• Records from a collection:
---+---

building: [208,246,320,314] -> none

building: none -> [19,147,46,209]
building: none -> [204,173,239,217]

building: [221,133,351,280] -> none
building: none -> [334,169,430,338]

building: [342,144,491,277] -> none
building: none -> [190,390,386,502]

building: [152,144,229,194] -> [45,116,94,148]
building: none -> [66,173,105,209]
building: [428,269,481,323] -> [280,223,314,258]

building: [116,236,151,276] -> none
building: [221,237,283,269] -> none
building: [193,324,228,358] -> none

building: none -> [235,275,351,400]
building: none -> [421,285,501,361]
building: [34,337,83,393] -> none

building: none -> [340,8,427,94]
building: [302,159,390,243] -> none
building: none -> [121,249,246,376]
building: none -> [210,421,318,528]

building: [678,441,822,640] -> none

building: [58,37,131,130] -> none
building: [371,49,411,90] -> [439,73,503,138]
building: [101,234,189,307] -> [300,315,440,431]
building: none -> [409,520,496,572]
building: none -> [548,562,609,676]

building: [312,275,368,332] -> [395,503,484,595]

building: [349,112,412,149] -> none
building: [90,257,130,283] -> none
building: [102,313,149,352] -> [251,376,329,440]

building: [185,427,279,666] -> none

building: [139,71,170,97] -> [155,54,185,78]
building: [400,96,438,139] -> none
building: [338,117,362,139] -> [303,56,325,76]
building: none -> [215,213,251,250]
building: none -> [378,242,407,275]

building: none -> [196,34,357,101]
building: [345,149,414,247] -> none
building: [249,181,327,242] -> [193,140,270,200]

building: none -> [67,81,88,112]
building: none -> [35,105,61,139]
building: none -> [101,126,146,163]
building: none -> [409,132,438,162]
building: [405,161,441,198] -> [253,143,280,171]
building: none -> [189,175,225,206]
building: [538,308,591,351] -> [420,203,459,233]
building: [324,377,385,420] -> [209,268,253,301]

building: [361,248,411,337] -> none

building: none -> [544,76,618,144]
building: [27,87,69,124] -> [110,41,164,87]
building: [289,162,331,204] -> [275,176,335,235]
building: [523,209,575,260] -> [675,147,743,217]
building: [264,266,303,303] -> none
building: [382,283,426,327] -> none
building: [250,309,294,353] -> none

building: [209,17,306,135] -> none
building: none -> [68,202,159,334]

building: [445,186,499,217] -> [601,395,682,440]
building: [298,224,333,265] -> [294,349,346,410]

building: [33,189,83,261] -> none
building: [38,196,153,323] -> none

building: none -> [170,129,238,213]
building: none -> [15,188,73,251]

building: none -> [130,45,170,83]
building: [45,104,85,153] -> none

---+---

• ABOUT THIS EXERCISE:
Would you output every record above exactly as it stands?

• OUTPUT OF THE EXERCISE:
building: [208,246,320,314] -> none

building: none -> [19,147,46,209]
building: none -> [204,173,239,217]

building: [221,133,351,280] -> none
building: none -> [334,169,430,338]

building: [342,144,491,277] -> none
building: none -> [190,390,386,502]

building: [152,144,229,194] -> [45,116,94,148]
building: none -> [66,173,105,209]
building: [428,269,481,323] -> [280,223,314,258]

building: [116,236,151,276] -> none
building: [221,237,283,269] -> none
building: [193,324,228,358] -> none

building: none -> [235,275,351,400]
building: none -> [421,285,501,361]
building: [34,337,83,393] -> none

building: none -> [340,8,427,94]
building: [302,159,390,243] -> none
building: none -> [121,249,246,376]
building: none -> [210,421,318,528]

building: [678,441,822,640] -> none

building: [58,37,131,130] -> none
building: [371,49,411,90] -> [439,73,503,138]
building: [101,234,189,307] -> [300,315,440,431]
building: none -> [409,520,496,572]
building: none -> [548,562,609,676]

building: [312,275,368,332] -> [395,503,484,595]

building: [349,112,412,149] -> none
building: [90,257,130,283] -> none
building: [102,313,149,352] -> [251,376,329,440]

building: [185,427,279,666] -> none

building: [139,71,170,97] -> [155,54,185,78]
building: [400,96,438,139] -> none
building: [338,117,362,139] -> [303,56,325,76]
building: none -> [215,213,251,250]
building: none -> [378,242,407,275]

building: none -> [196,34,357,101]
building: [345,149,414,247] -> none
building: [249,181,327,242] -> [193,140,270,200]

building: none -> [67,81,88,112]
building: none -> [35,105,61,139]
building: none -> [101,126,146,163]
building: none -> [409,132,438,162]
building: [405,161,441,198] -> [253,143,280,171]
building: none -> [189,175,225,206]
building: [538,308,591,351] -> [420,203,459,233]
building: [324,377,385,420] -> [209,268,253,301]

building: [361,248,411,337] -> none

building: none -> [544,76,618,144]
building: [27,87,69,124] -> [110,41,164,87]
building: [289,162,331,204] -> [275,176,335,235]
building: [523,209,575,260] -> [675,147,743,217]
building: [264,266,303,303] -> none
building: [382,283,426,327] -> none
building: [250,309,294,353] -> none

building: [209,17,306,135] -> none
building: none -> [68,202,159,334]

building: [445,186,499,217] -> [601,395,682,440]
building: [298,224,333,265] -> [294,349,346,410]

building: [33,189,83,261] -> none
building: [38,196,153,323] -> none

building: none -> [170,129,238,213]
building: none -> [15,188,73,251]

building: none -> [130,45,170,83]
building: [45,104,85,153] -> none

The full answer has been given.